=== Information provided ===

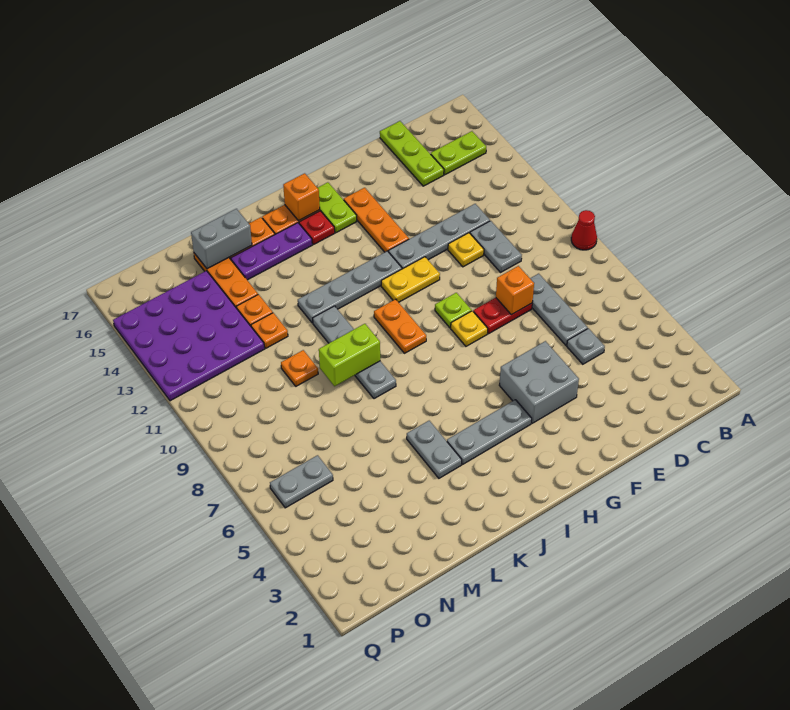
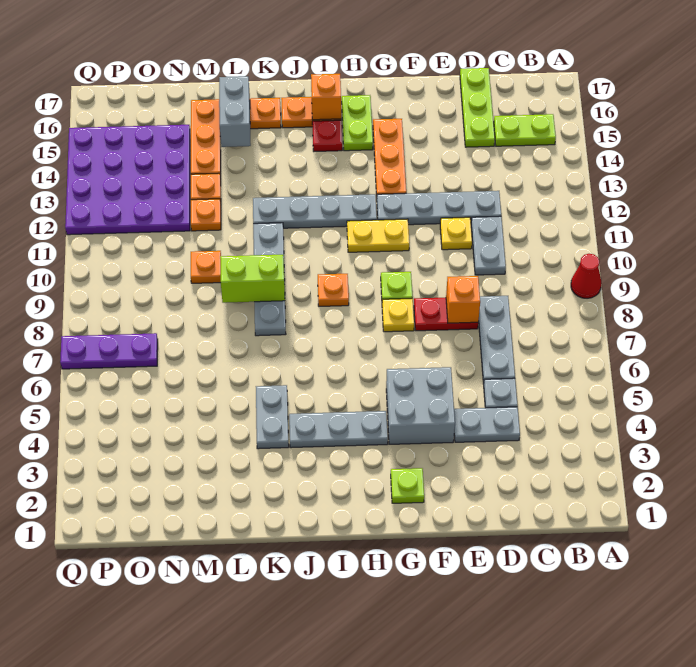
none -> lime plate G2 level 1
orange plate I9:I10 level 1 -> orange plate I9 level 1
purple plate J15:L15 level 1 -> purple plate O7:Q7 level 1
grey brick L16:M16 level 2 -> grey brick L15:L16 level 2
grey plate O6:P6 level 1 -> grey plate D4:E4 level 1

===

Looking only at the lines of the material above, count those containing "grey" and give that number by itself.

* [Completed exercise]: 2